What is expected:
Copy each line of the records below that mentions the word "ECHO".

>>>

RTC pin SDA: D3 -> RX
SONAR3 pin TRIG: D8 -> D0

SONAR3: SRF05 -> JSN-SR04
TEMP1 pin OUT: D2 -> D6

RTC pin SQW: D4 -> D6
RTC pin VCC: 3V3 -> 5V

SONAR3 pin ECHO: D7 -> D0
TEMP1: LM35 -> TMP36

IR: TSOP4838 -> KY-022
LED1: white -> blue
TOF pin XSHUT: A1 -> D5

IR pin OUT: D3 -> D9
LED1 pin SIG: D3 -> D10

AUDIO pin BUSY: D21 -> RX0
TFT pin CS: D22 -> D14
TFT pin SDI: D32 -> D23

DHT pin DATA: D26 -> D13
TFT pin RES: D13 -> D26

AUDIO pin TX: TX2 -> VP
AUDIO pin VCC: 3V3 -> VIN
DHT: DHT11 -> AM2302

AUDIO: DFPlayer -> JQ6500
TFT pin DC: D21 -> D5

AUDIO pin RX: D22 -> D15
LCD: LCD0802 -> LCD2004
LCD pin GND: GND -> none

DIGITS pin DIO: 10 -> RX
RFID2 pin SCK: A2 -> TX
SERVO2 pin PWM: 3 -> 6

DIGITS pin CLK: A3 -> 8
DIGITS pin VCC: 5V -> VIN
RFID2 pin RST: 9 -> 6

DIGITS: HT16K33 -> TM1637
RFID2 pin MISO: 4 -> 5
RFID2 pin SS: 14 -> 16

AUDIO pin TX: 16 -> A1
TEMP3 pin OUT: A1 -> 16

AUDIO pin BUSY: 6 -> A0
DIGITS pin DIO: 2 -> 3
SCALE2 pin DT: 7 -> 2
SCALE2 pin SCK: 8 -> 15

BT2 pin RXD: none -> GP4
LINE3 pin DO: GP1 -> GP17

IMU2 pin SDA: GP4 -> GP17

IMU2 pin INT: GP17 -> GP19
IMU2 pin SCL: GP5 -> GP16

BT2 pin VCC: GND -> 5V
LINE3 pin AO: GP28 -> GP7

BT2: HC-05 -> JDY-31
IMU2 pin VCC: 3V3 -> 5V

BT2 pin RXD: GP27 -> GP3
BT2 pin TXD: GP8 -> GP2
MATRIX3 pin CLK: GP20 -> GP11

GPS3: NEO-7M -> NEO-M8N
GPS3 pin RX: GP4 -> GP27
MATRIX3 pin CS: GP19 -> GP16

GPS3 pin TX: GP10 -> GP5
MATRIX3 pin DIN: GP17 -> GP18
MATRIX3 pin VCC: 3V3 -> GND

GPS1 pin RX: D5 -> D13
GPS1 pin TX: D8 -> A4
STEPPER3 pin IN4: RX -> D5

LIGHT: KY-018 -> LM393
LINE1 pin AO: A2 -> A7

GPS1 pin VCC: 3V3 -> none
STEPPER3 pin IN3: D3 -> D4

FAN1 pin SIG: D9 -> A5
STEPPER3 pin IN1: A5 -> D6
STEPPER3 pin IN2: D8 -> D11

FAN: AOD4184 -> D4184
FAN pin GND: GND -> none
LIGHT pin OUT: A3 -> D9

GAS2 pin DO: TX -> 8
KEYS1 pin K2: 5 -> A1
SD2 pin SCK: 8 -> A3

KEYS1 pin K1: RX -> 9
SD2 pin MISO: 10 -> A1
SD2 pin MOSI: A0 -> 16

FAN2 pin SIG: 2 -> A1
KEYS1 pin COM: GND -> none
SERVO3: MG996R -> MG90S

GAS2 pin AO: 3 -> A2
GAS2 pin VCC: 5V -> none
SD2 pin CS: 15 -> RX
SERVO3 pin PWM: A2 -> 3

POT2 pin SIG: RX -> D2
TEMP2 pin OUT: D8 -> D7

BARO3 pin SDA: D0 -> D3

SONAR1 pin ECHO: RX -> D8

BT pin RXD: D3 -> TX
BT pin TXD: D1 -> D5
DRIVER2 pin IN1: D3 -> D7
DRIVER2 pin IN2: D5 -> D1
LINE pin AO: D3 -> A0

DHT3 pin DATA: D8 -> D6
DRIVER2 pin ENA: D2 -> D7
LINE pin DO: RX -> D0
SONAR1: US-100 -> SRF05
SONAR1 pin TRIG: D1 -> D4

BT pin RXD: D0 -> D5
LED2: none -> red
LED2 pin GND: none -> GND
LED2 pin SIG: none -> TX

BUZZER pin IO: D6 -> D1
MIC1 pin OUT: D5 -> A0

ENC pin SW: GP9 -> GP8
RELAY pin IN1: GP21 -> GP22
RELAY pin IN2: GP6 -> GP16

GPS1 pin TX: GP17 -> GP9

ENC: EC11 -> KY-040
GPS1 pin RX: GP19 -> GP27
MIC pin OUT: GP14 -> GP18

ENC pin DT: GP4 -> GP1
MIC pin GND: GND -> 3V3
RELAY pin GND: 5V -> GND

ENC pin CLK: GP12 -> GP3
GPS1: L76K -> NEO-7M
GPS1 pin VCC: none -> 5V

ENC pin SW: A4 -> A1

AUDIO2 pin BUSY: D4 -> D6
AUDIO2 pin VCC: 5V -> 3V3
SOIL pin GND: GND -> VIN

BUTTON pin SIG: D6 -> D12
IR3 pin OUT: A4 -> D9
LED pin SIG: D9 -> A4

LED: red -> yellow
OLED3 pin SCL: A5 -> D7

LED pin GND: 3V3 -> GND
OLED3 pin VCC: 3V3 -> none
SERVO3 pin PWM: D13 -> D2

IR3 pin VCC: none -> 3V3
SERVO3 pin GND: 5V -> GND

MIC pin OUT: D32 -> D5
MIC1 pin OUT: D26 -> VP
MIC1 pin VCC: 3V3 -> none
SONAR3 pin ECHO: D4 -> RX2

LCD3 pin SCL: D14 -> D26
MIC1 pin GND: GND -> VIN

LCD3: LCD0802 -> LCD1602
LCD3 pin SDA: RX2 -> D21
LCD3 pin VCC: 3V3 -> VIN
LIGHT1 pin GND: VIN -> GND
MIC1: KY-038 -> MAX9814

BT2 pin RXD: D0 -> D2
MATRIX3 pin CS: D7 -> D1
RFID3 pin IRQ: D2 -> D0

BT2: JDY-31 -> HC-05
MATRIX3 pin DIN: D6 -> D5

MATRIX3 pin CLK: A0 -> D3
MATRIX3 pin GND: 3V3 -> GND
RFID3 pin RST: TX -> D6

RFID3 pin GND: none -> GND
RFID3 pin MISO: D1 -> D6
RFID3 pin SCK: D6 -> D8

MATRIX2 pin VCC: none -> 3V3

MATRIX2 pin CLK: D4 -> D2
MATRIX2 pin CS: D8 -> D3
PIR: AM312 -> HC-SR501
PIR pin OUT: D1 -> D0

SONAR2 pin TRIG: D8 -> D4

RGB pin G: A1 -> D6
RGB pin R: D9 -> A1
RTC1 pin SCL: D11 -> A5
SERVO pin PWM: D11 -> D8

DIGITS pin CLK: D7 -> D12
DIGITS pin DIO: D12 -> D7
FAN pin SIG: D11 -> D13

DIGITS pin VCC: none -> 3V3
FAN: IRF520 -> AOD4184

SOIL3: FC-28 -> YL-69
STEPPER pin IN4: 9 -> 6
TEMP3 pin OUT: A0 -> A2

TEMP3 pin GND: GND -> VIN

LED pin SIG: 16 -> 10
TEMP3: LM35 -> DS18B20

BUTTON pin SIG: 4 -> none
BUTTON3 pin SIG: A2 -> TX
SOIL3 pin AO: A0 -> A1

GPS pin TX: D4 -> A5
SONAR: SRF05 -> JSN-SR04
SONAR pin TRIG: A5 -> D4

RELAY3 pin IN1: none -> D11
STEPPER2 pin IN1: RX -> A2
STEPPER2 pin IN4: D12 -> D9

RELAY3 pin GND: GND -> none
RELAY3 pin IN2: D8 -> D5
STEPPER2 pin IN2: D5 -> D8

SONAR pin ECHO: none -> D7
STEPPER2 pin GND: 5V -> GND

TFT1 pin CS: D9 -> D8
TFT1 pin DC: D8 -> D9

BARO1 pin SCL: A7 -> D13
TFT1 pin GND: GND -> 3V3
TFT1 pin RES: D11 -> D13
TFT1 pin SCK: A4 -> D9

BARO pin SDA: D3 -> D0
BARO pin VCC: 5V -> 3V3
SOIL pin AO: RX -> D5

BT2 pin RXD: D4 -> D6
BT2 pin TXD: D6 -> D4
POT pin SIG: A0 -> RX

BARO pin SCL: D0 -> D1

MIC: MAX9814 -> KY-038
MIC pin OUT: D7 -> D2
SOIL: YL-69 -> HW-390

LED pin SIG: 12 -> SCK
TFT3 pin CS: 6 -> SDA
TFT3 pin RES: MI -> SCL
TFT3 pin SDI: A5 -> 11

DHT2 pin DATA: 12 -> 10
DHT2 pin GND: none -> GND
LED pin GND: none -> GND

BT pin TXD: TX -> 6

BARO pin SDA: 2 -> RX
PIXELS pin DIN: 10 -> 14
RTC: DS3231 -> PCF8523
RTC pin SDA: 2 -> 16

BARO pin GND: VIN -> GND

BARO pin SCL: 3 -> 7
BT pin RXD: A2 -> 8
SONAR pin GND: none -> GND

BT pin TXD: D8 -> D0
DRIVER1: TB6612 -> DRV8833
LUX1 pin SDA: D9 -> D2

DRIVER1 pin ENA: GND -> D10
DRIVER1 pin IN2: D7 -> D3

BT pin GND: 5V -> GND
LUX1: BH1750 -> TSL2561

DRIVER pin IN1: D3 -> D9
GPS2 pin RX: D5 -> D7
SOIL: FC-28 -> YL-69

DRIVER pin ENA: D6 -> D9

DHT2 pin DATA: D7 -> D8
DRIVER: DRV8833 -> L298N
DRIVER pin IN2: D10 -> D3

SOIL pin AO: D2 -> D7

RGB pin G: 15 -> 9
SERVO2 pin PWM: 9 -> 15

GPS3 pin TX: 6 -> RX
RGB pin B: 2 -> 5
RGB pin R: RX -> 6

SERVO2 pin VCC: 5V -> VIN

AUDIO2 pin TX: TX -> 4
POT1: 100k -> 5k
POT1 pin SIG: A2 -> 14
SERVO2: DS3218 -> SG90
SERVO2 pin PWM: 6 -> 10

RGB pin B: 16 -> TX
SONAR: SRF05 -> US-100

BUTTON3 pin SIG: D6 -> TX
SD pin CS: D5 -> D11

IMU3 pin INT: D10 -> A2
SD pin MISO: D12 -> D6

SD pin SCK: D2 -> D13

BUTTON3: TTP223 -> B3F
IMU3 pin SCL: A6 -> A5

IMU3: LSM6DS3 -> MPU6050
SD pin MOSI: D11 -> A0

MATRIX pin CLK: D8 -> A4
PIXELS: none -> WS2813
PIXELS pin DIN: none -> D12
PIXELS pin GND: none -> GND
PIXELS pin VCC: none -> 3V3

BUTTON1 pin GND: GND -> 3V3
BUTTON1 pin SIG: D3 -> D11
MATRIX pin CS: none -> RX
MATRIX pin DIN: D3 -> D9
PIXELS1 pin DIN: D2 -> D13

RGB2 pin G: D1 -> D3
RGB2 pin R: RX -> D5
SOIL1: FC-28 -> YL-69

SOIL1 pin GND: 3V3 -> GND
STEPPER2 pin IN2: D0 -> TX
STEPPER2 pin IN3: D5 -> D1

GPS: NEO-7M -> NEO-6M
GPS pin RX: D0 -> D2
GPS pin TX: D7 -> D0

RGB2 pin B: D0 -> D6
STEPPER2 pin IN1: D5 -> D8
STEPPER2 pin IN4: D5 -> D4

<<<

Result of the task:
SONAR3 pin ECHO: D7 -> D0
SONAR1 pin ECHO: RX -> D8
SONAR3 pin ECHO: D4 -> RX2
SONAR pin ECHO: none -> D7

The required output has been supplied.